▶ [Aim of the exercise] Verbatim, and with nothing else, reproduce the data below from its first line through the line containing "105 degrees clockwise".

── Source records ──

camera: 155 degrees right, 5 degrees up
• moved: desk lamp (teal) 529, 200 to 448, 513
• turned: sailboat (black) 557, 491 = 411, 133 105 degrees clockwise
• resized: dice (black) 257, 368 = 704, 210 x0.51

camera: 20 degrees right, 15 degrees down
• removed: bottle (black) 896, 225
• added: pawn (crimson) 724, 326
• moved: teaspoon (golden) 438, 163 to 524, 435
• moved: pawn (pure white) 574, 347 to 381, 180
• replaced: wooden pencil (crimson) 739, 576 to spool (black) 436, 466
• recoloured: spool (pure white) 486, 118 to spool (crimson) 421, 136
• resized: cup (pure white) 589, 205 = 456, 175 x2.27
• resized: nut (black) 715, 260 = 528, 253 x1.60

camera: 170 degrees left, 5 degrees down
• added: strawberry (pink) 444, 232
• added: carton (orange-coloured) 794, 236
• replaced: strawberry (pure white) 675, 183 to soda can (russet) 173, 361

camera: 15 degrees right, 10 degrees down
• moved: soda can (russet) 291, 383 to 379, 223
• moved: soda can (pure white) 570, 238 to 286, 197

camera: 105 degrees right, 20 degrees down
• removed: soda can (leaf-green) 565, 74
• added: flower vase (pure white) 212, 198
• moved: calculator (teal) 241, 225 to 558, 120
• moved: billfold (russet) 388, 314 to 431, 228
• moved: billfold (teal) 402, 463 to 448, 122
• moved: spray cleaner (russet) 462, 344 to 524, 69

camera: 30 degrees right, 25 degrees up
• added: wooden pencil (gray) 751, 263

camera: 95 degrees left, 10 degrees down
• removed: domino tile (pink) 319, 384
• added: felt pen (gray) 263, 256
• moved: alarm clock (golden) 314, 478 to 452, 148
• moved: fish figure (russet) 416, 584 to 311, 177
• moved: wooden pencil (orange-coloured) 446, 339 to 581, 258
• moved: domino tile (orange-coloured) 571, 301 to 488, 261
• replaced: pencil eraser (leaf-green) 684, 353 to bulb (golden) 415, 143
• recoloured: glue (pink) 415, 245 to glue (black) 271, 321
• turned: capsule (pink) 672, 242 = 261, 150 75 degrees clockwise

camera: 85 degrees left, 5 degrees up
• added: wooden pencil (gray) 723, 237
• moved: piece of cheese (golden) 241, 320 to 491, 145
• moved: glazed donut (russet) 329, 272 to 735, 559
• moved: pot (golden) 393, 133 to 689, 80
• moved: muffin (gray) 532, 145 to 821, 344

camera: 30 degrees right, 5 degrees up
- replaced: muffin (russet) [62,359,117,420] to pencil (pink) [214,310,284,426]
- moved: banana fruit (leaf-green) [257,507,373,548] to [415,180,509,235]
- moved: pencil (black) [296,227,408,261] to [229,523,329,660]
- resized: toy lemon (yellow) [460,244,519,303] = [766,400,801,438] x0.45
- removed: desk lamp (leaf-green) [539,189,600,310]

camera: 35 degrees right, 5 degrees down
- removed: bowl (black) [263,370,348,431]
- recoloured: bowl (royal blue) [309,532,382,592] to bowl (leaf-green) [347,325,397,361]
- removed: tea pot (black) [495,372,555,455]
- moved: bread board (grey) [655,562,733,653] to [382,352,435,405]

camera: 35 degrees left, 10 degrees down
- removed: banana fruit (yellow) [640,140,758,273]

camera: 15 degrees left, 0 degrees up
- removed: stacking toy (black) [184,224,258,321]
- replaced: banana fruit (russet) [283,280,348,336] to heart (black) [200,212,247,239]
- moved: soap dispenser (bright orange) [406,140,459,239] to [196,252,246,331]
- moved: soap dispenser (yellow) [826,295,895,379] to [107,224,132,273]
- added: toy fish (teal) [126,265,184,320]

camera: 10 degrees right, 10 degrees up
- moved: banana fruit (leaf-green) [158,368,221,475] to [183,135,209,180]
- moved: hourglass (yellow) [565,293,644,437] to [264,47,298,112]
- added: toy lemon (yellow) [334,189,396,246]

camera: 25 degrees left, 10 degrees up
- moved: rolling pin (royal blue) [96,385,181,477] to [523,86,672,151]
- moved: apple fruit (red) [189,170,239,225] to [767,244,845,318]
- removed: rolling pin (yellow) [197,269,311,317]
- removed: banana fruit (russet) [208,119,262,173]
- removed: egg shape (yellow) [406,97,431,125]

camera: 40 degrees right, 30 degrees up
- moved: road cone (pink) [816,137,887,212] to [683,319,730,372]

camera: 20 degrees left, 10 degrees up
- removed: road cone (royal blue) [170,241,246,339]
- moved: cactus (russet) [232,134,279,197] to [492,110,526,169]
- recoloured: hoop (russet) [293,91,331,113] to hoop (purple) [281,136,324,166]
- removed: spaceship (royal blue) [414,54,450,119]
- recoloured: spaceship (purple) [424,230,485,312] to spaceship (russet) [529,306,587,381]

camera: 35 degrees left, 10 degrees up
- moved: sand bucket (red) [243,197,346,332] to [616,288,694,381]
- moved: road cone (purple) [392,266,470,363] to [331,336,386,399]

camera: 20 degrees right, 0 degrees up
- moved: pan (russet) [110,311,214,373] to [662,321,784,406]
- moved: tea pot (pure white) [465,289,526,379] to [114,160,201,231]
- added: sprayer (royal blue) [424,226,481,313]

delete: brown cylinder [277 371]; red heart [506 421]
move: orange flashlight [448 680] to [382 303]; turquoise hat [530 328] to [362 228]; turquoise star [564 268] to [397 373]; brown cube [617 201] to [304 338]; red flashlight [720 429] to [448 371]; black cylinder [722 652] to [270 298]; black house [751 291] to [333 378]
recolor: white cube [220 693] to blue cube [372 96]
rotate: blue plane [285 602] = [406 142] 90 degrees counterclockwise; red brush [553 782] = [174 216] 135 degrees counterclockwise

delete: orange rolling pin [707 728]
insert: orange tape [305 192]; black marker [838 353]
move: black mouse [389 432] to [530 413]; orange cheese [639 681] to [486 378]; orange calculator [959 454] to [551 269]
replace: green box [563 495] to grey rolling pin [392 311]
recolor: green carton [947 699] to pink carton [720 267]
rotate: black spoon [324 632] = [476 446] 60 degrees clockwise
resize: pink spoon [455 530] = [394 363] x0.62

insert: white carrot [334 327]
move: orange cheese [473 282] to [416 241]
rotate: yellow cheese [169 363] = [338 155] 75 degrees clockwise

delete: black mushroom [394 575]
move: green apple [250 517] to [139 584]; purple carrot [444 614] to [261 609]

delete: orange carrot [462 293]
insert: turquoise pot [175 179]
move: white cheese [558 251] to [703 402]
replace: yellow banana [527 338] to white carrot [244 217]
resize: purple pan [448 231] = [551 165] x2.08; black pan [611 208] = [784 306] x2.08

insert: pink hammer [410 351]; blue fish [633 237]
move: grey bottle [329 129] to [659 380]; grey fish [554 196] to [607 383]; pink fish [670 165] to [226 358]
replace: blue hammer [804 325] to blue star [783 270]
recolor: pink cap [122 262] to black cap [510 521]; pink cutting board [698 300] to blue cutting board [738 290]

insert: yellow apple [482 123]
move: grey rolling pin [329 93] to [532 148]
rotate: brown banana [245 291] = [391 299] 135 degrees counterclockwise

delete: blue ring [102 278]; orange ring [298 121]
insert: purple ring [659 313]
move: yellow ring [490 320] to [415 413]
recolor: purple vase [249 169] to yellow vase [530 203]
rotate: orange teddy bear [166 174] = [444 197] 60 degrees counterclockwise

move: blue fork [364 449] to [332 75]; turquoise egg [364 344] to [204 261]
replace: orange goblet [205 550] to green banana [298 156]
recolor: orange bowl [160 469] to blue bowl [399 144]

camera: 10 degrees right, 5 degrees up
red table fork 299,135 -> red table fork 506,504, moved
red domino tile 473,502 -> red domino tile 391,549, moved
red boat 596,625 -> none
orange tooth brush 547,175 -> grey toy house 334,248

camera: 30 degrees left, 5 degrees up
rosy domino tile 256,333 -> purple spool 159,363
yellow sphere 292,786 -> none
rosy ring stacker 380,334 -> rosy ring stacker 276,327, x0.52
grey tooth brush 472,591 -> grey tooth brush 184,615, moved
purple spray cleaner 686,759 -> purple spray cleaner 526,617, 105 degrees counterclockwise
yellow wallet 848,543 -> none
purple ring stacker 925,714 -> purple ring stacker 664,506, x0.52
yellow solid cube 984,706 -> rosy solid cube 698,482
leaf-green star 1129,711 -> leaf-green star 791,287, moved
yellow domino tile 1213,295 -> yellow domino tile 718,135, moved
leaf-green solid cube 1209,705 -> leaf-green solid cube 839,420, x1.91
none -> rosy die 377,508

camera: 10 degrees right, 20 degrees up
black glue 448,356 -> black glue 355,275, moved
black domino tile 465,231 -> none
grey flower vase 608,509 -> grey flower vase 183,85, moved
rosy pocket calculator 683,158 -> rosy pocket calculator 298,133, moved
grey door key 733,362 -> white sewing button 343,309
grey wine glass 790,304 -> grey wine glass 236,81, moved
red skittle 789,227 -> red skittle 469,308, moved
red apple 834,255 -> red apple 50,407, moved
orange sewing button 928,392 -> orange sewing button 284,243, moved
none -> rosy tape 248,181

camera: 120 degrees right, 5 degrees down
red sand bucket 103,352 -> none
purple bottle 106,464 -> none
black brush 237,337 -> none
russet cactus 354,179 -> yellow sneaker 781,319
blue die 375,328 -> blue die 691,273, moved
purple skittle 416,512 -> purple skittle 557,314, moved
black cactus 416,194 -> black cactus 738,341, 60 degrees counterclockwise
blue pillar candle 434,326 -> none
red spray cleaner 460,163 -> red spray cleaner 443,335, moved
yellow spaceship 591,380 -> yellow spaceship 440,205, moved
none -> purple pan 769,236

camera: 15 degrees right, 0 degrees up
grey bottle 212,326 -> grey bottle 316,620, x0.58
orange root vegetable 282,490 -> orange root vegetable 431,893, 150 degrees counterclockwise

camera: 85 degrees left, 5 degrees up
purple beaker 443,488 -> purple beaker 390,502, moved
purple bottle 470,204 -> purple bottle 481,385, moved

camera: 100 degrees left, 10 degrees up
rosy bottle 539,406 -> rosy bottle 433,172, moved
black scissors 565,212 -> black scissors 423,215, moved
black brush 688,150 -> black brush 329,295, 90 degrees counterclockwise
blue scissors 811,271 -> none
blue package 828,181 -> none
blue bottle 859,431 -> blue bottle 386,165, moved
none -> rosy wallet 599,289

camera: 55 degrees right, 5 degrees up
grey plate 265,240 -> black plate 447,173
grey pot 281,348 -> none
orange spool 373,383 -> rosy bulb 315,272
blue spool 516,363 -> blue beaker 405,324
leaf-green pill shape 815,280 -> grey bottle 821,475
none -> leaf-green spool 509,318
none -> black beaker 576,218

───

▶ [Solution for this task]
camera: 155 degrees right, 5 degrees up
• moved: desk lamp (teal) 529, 200 to 448, 513
• turned: sailboat (black) 557, 491 = 411, 133 105 degrees clockwise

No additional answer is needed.